Task description: Go through the listing and count the lines with "diode" in them; write only the number.
__________________________________________________
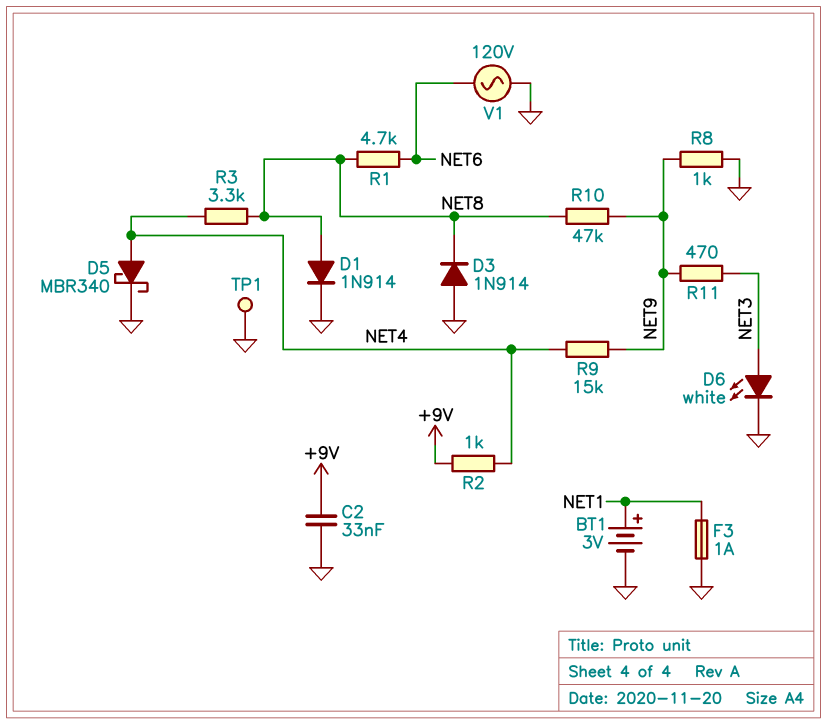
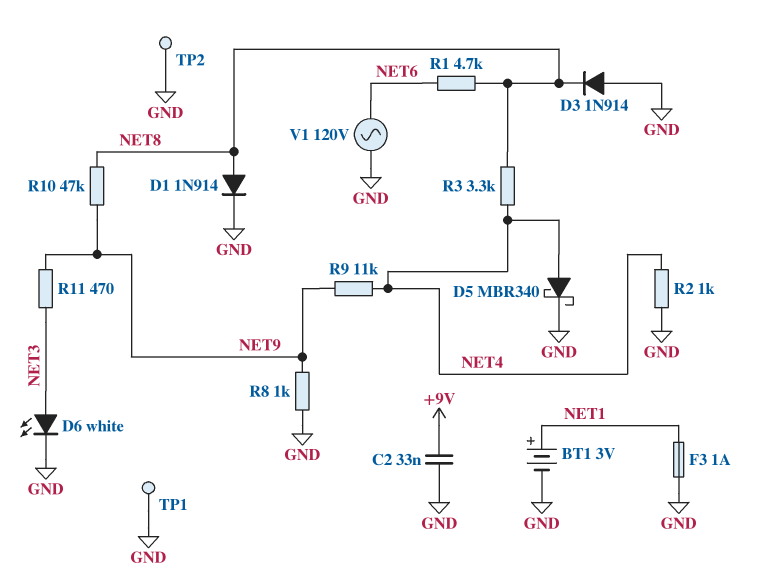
R2: 1k (+9V, NET4) -> 1k (GND, NET4)
R9: 15k (NET4, NET9) -> 11k (NET4, NET9)
TP2: none -> test point (GND)

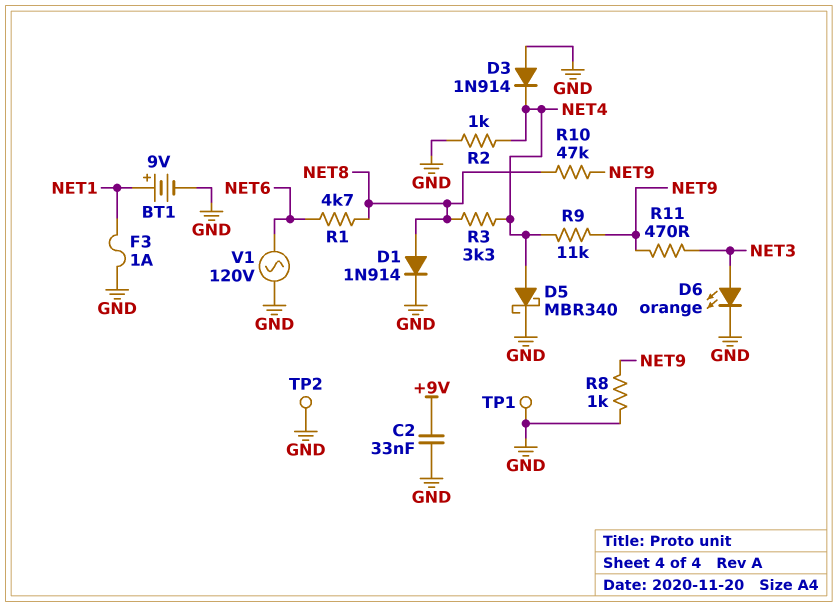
BT1: 3V (plus NET1, minus GND) -> 9V (plus NET1, minus GND)
D3: diode 1N914 (A GND, K NET8) -> diode 1N914 (A GND, K NET4)
D6: LED white (A NET3, K GND) -> LED orange (A NET3, K GND)

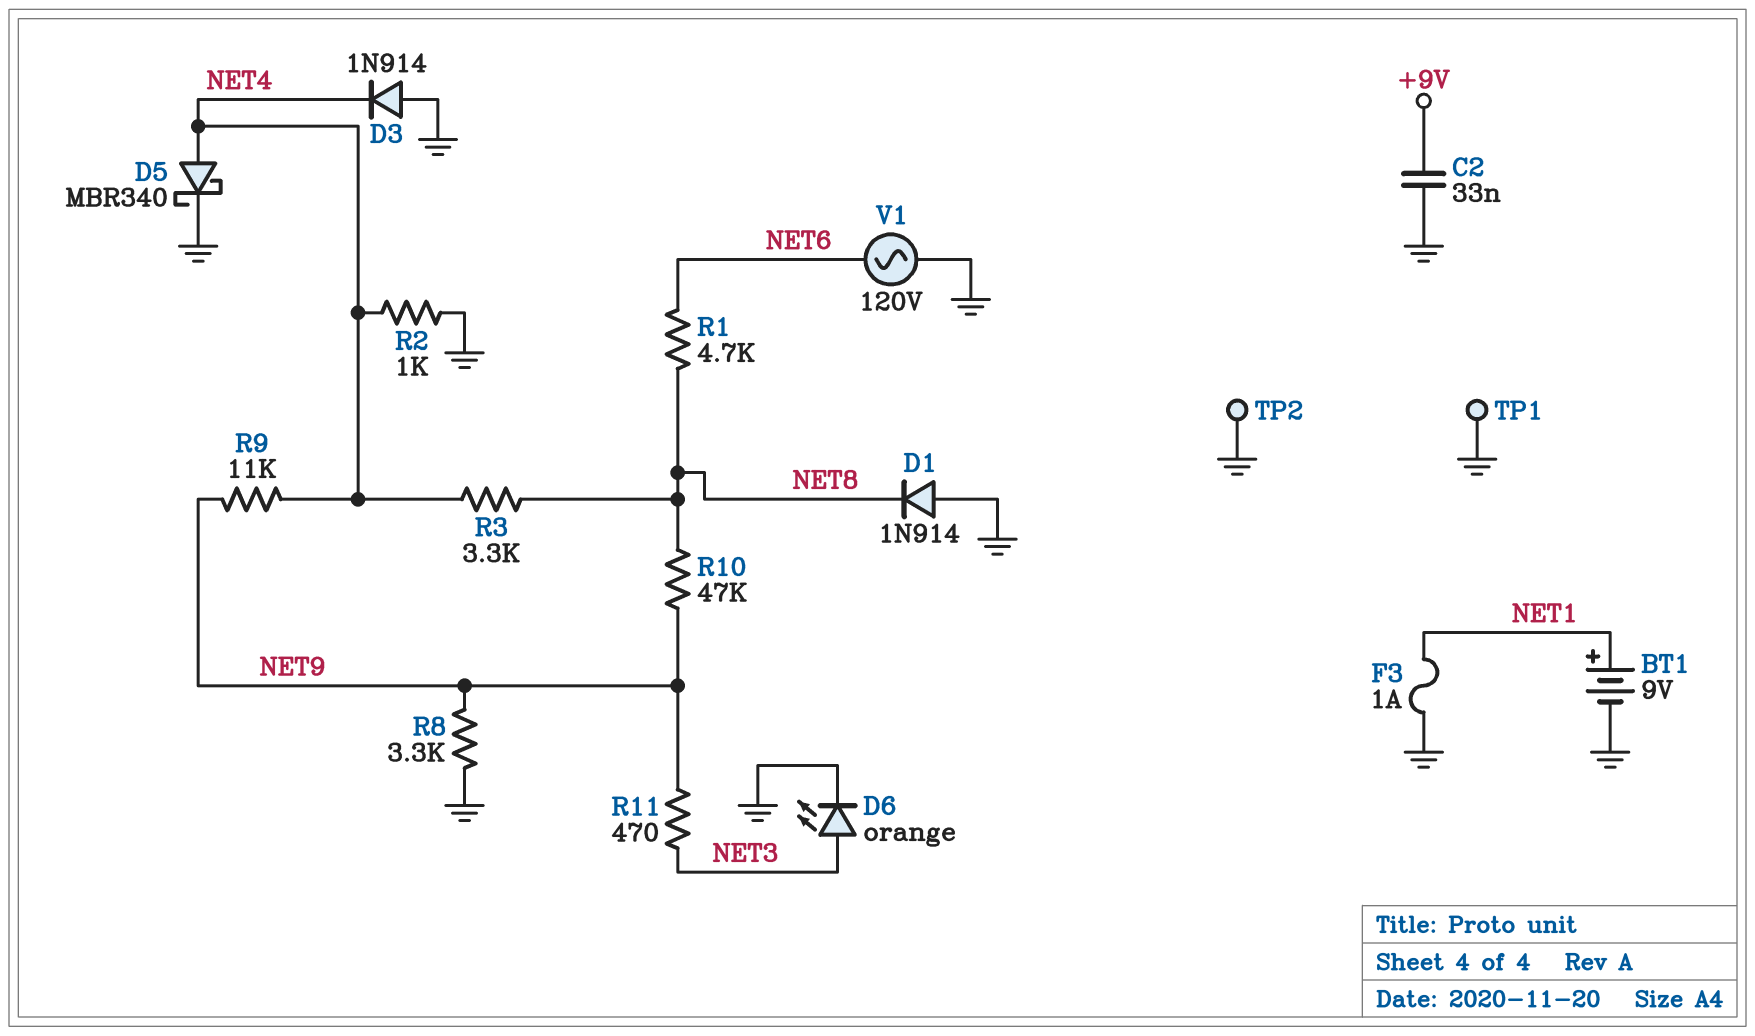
D1: diode 1N914 (A NET8, K GND) -> diode 1N914 (A GND, K NET8)
R8: 1k (GND, NET9) -> 3.3k (GND, NET9)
__________________________________________________
The completed task: 2